*** Begin section ***

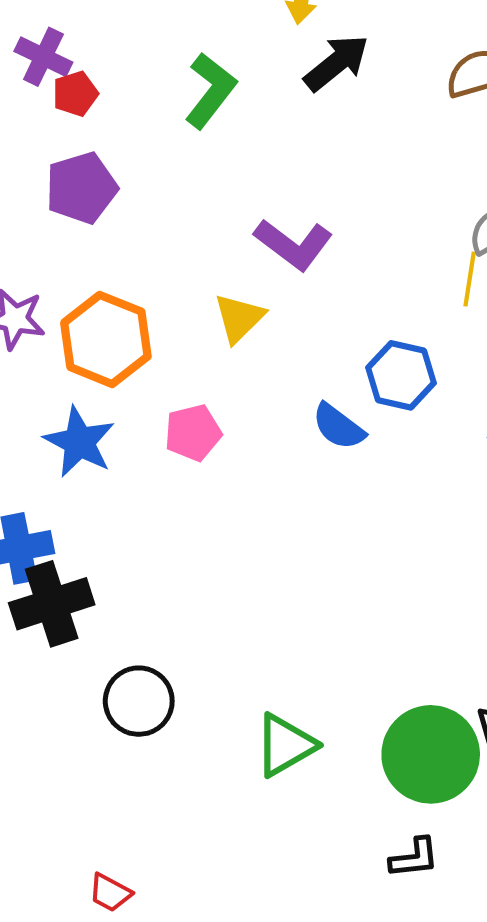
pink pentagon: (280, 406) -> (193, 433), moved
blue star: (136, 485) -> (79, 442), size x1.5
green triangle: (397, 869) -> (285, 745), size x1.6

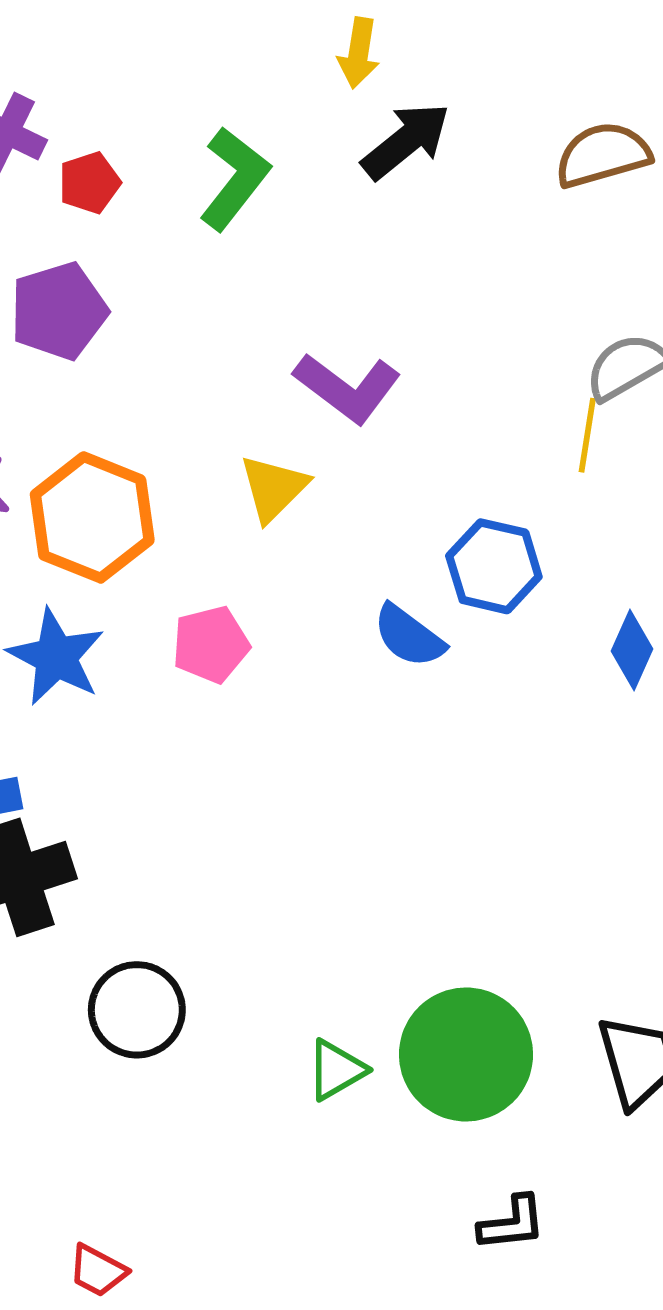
red pentagon: (75, 94) -> (89, 183), moved
green triangle: (285, 745) -> (336, 1070), size x0.7
green circle: (431, 754) -> (466, 1054), moved

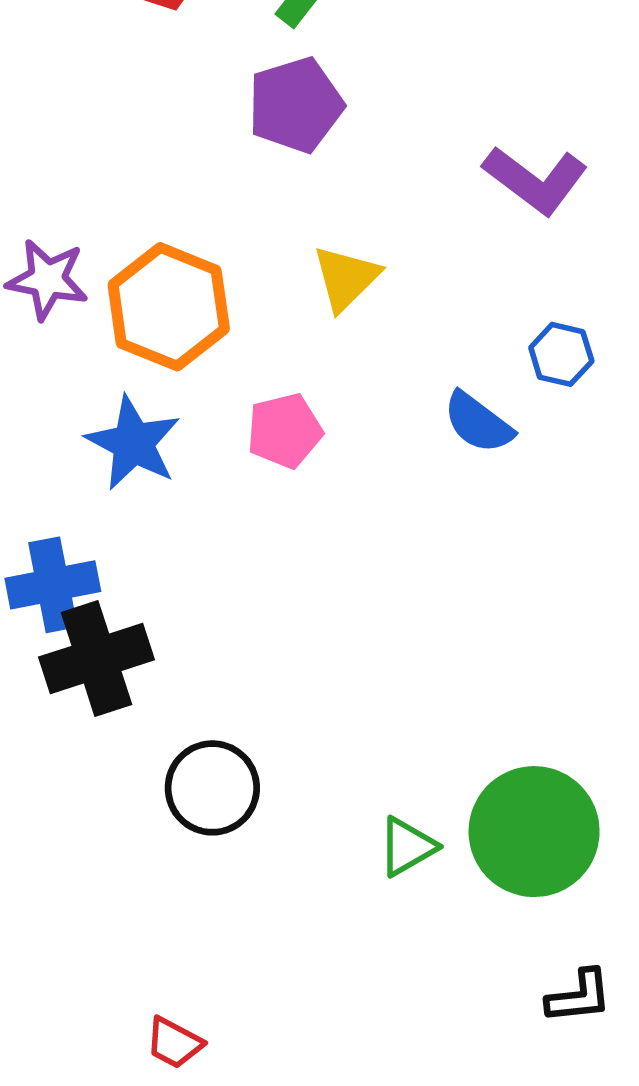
purple pentagon: (59, 311) -> (295, 105), moved
purple L-shape: (347, 388) -> (535, 180), moved
blue hexagon: (494, 566) -> (561, 354), size x0.7

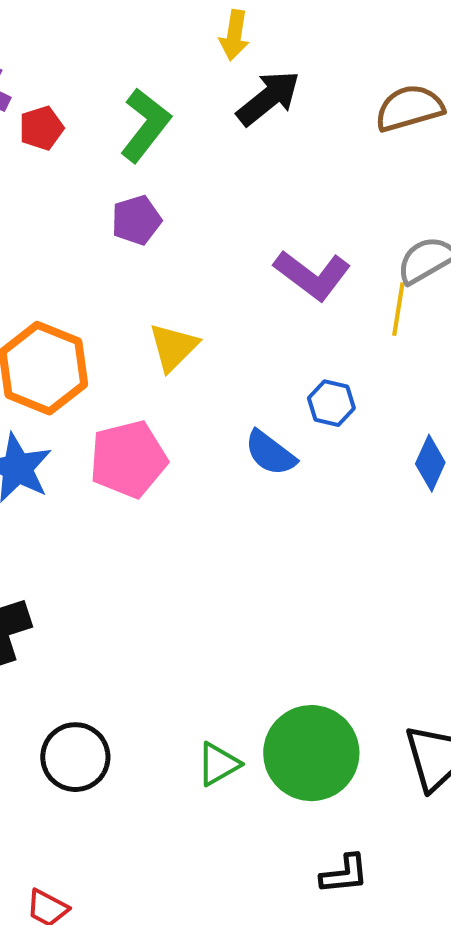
purple pentagon: (295, 105) -> (136, 220), size x0.7
pink pentagon: (285, 431) -> (128, 459), size x1.4
black circle: (212, 788) -> (75, 757), moved

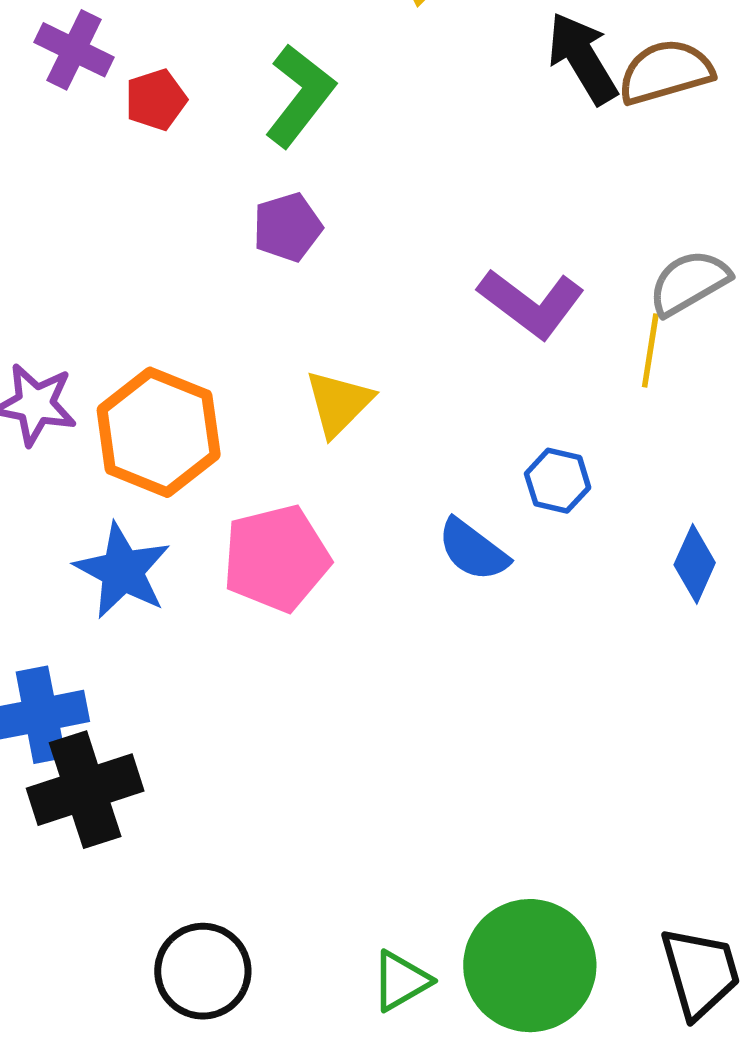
black arrow: (268, 98) -> (582, 58), moved, turned -82

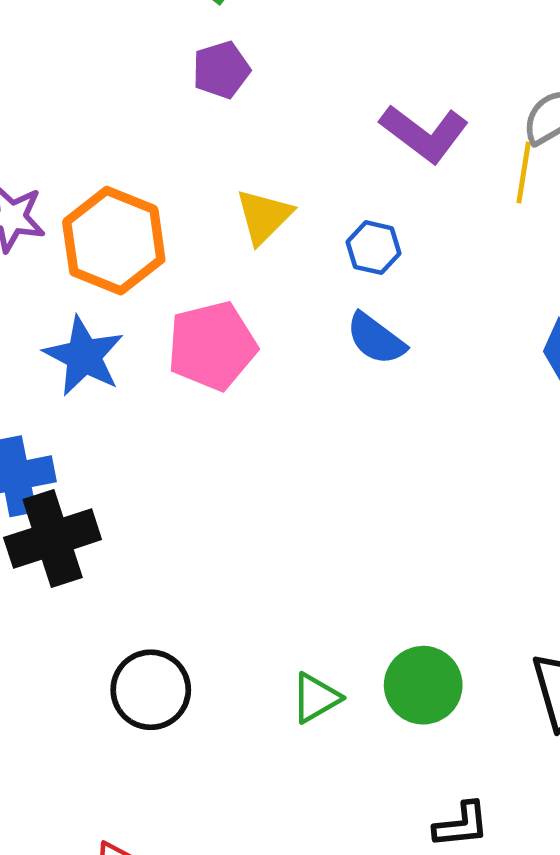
blue hexagon: (558, 481) -> (374, 248), moved
green circle: (530, 966) -> (423, 685), size x0.7

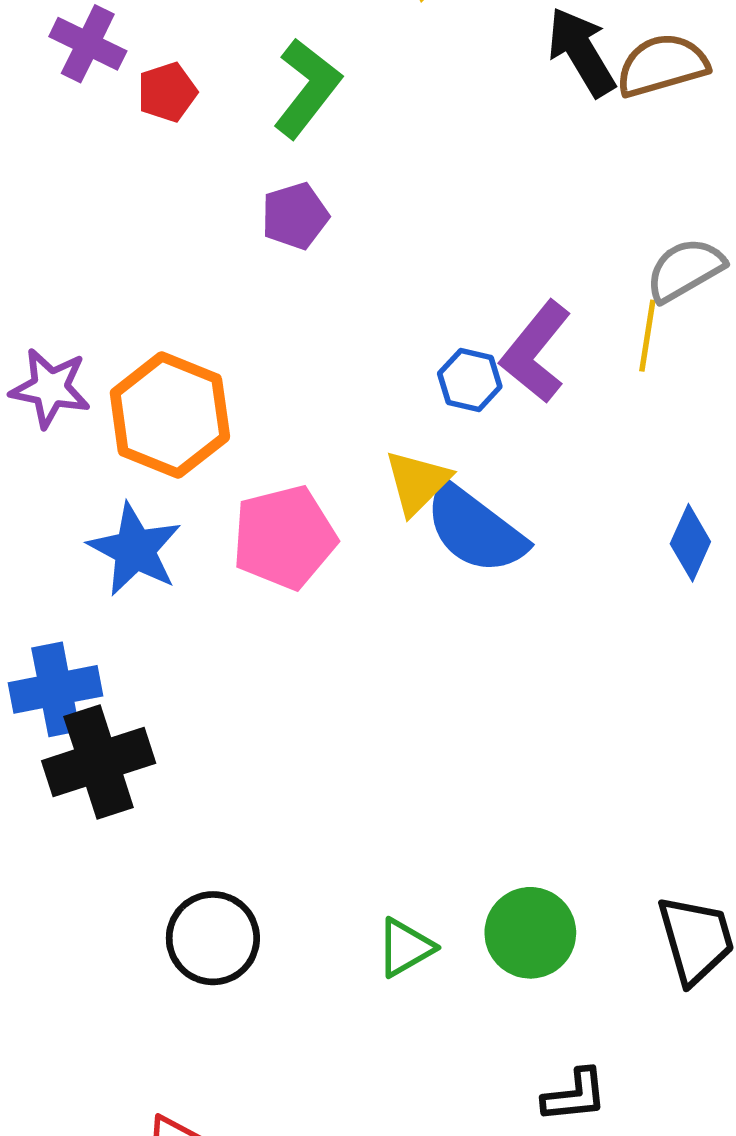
purple L-shape: (424, 133) -> (536, 352), moved, turned 92
yellow triangle: (264, 216) -> (417, 482), moved
blue hexagon: (374, 248) -> (470, 380), moved
blue semicircle: (376, 339) -> (475, 529), size x1.5

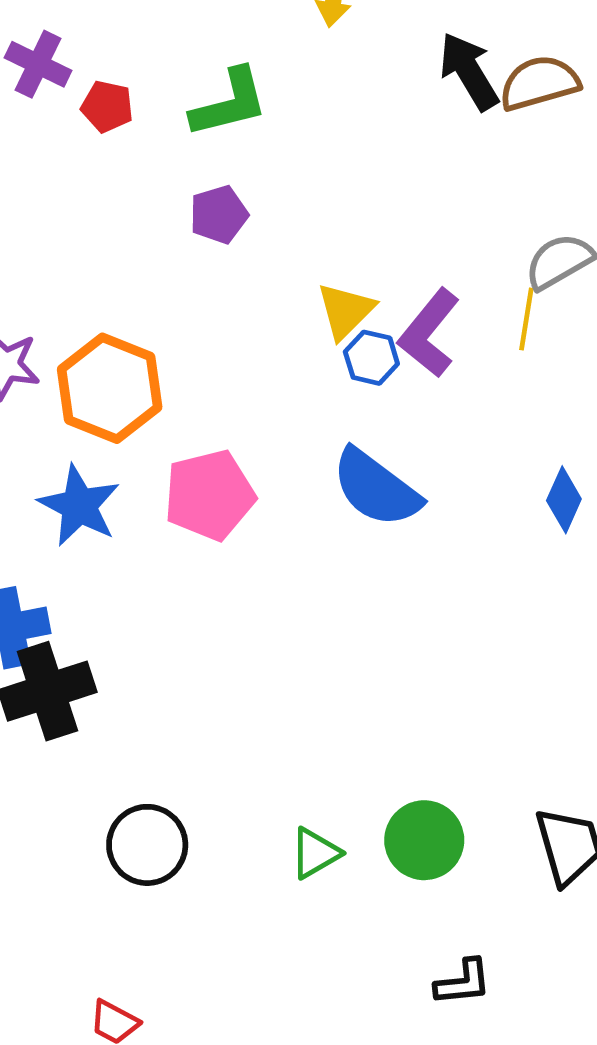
green L-shape: (307, 88) -> (229, 103), turned 38
red pentagon: (167, 92) -> (107, 106), turned 30
yellow triangle: (417, 482) -> (346, 311), moved

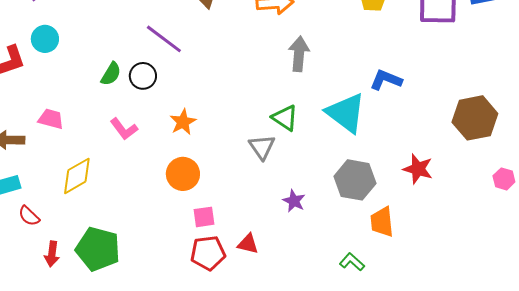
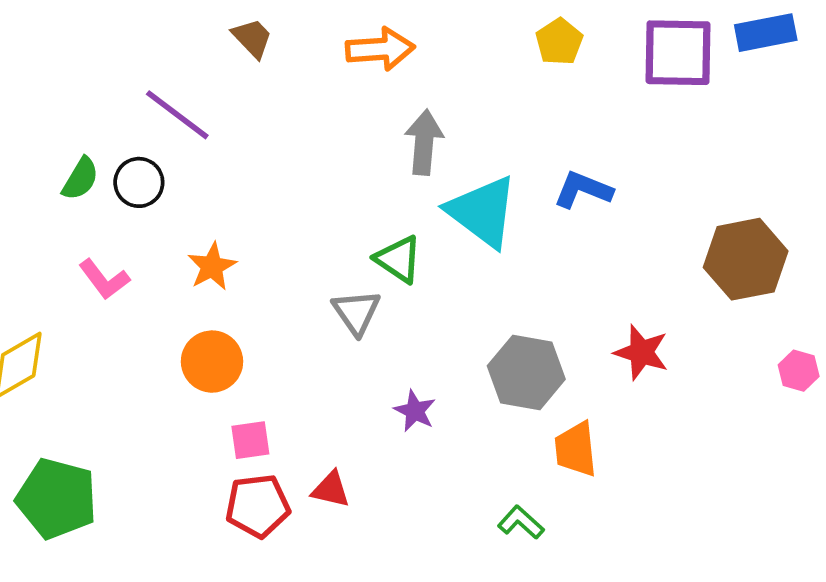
cyan triangle: (346, 113) -> (482, 212), moved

*** End section ***

BRIEF — When copying the listing above, begin at its first line and stop after the line with "purple L-shape: (424, 133)", keeping each line exact and dropping the pictures.

RESPONSE AREA —
pink pentagon: (280, 406) -> (193, 433), moved
blue star: (136, 485) -> (79, 442), size x1.5
green triangle: (397, 869) -> (285, 745), size x1.6

red pentagon: (75, 94) -> (89, 183), moved
green triangle: (285, 745) -> (336, 1070), size x0.7
green circle: (431, 754) -> (466, 1054), moved

purple pentagon: (59, 311) -> (295, 105), moved
purple L-shape: (347, 388) -> (535, 180), moved
blue hexagon: (494, 566) -> (561, 354), size x0.7

purple pentagon: (295, 105) -> (136, 220), size x0.7
pink pentagon: (285, 431) -> (128, 459), size x1.4
black circle: (212, 788) -> (75, 757), moved

black arrow: (268, 98) -> (582, 58), moved, turned -82

blue hexagon: (558, 481) -> (374, 248), moved
green circle: (530, 966) -> (423, 685), size x0.7

purple L-shape: (424, 133) -> (536, 352), moved, turned 92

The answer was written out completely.